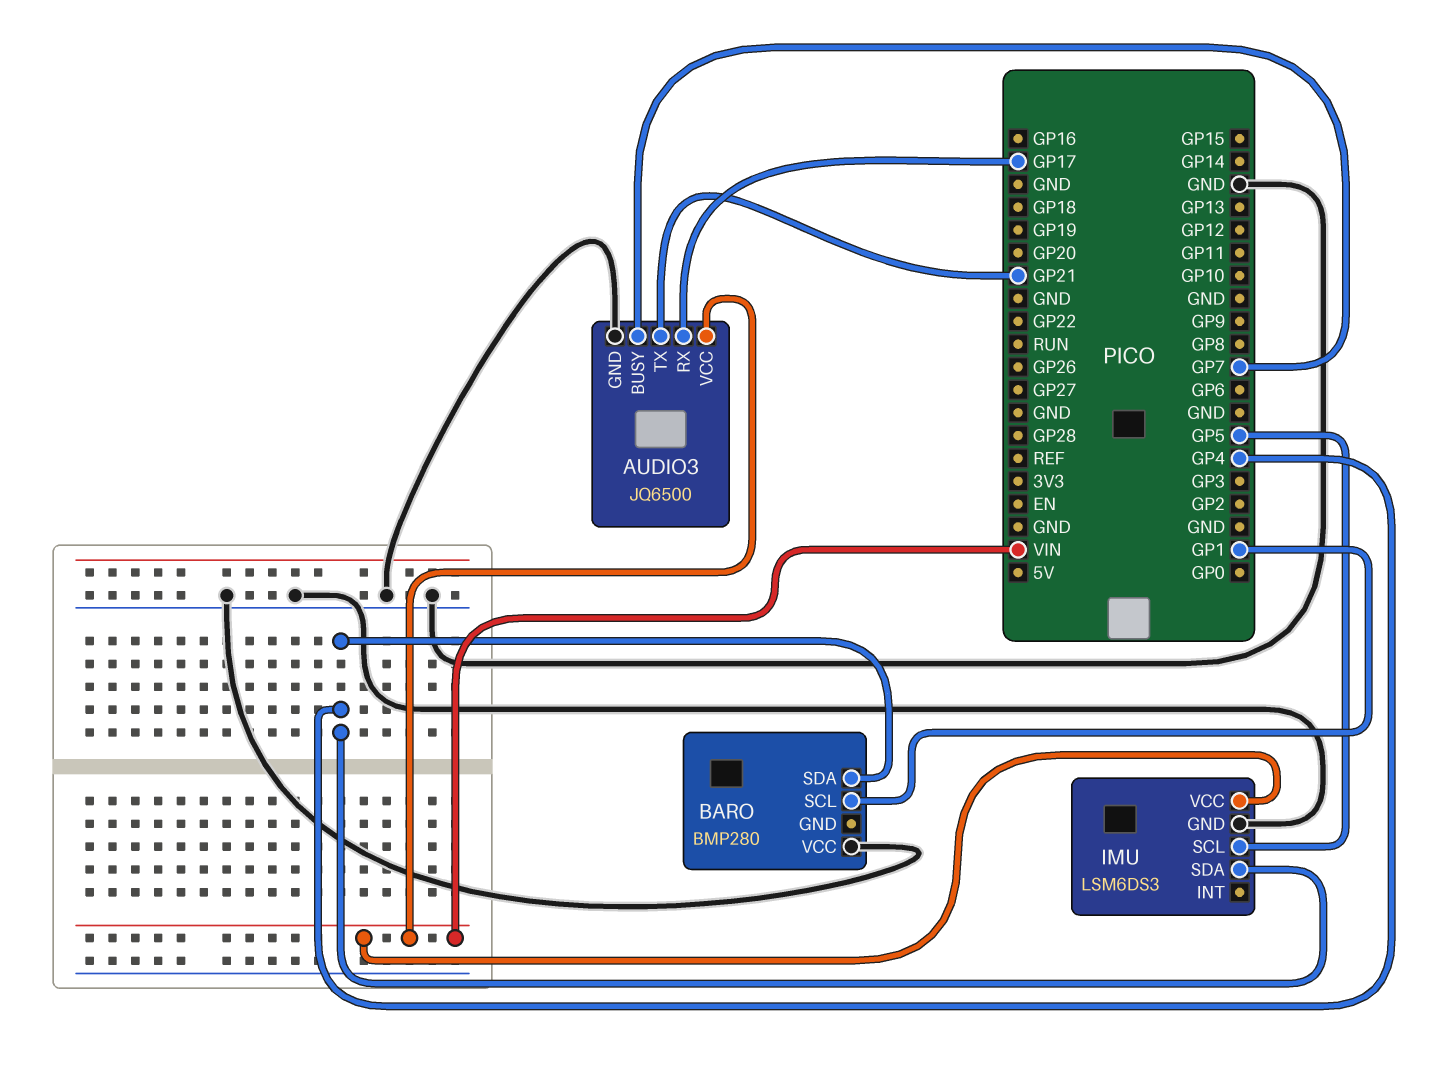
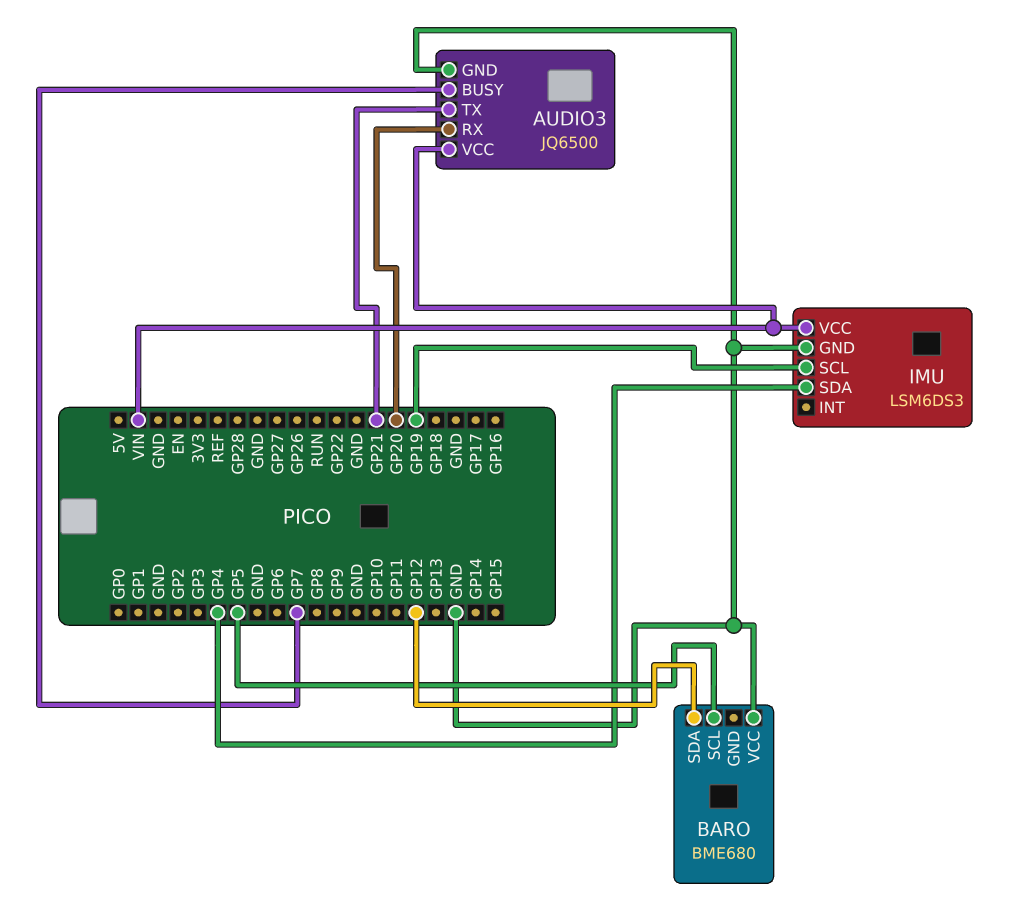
AUDIO3 pin RX: GP17 -> GP20
BARO: BMP280 -> BME680
BARO pin SCL: GP1 -> GP5
BARO pin SDA: GP4 -> GP12
IMU pin SCL: GP5 -> GP19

TASK ITEM => Set down the records exactly, without the pictures.

OUTPUT FOR THIS EXERCISE =>
AUDIO3 pin RX: GP17 -> GP20
BARO: BMP280 -> BME680
BARO pin SCL: GP1 -> GP5
BARO pin SDA: GP4 -> GP12
IMU pin SCL: GP5 -> GP19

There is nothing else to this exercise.